What you are asked to do:
Transcribe every entry verbatim; omit pictures.

[Opening Records for this task section]

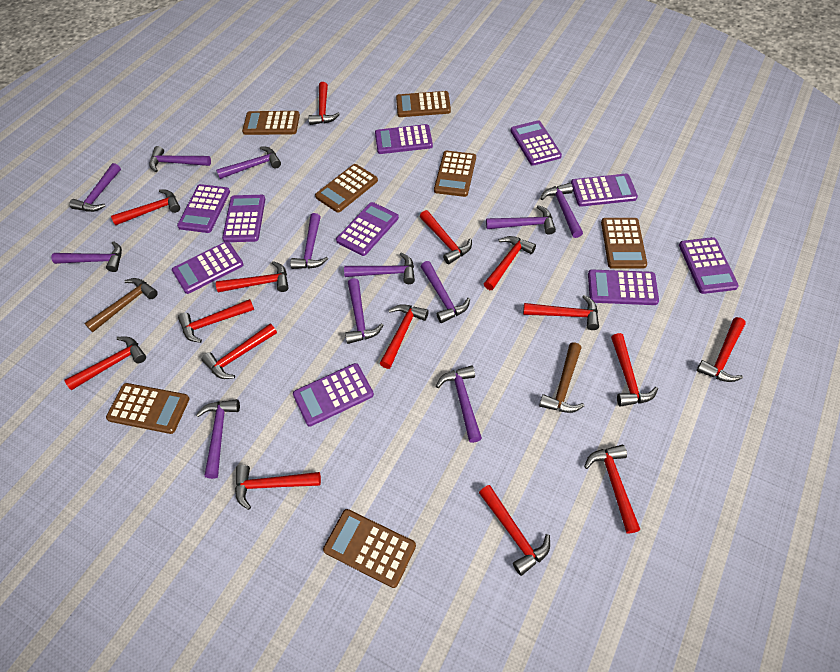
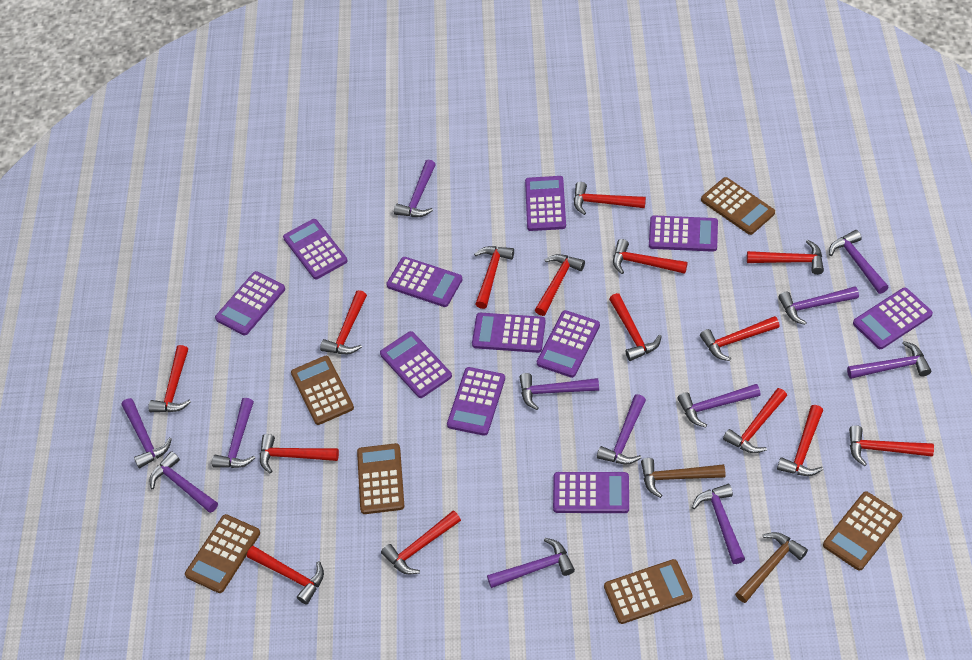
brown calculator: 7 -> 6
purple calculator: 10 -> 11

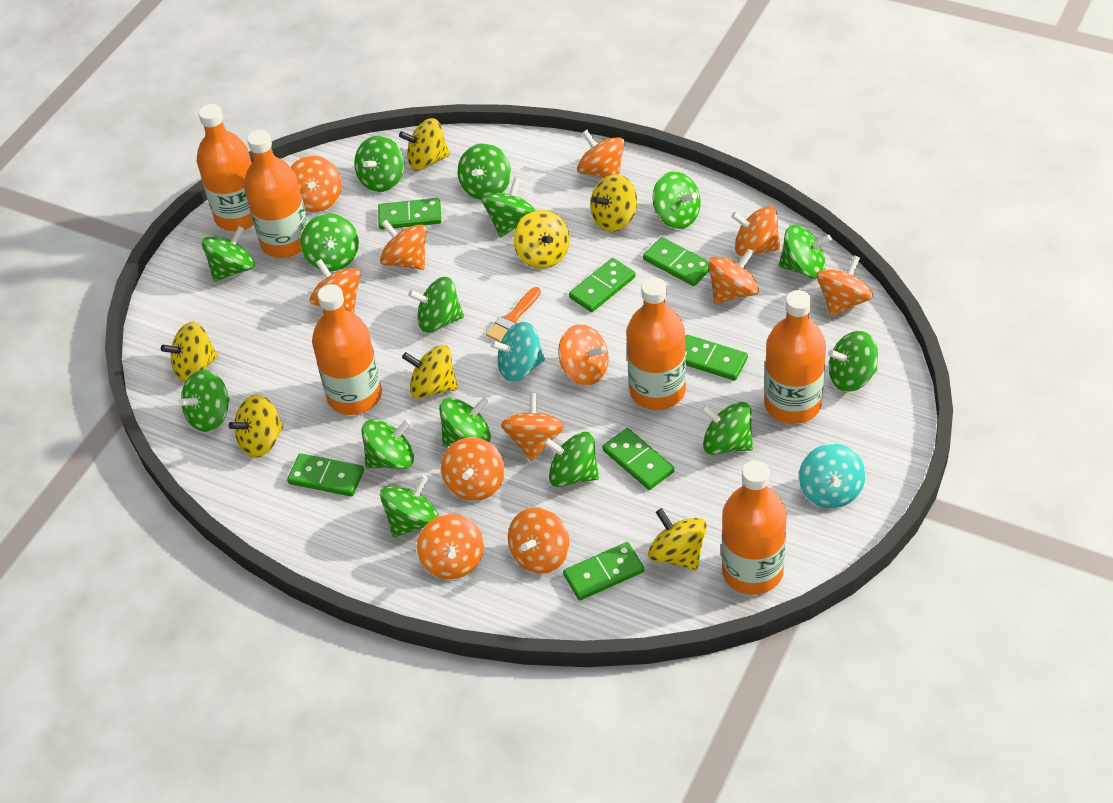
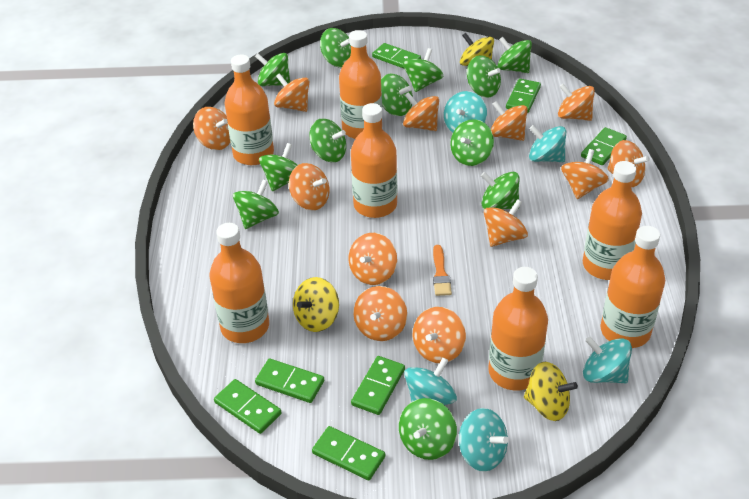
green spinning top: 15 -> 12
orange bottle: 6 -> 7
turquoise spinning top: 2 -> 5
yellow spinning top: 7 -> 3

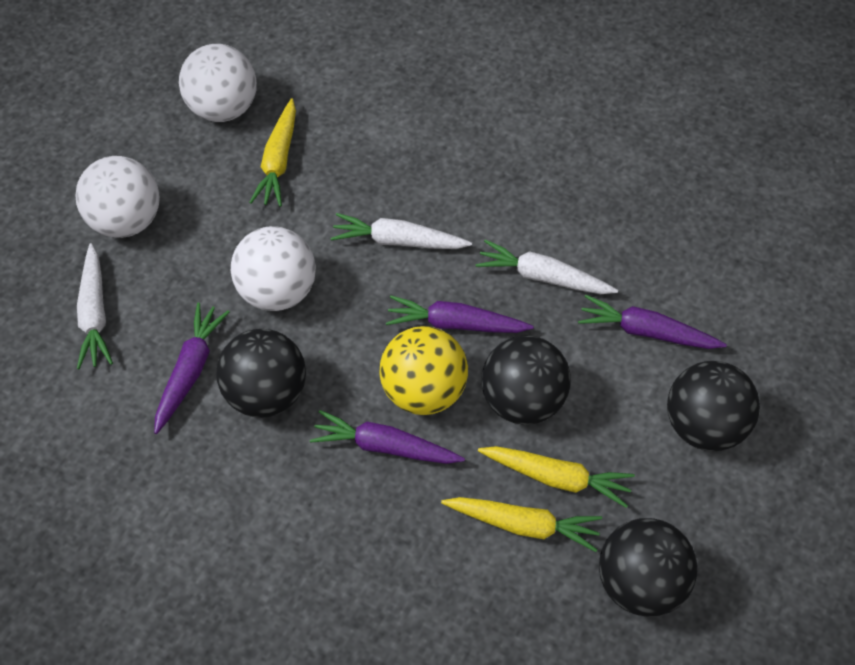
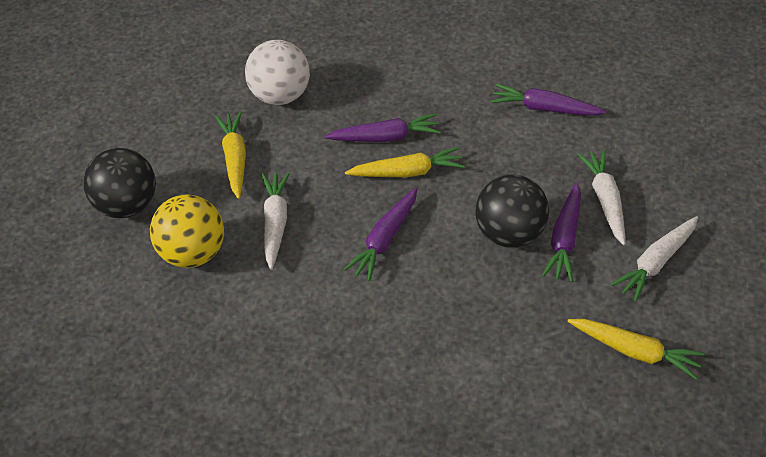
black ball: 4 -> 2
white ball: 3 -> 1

[Closing Records for this task section]

Result of this task:
brown calculator: 7 -> 6
purple calculator: 10 -> 11

green spinning top: 15 -> 12
orange bottle: 6 -> 7
turquoise spinning top: 2 -> 5
yellow spinning top: 7 -> 3

black ball: 4 -> 2
white ball: 3 -> 1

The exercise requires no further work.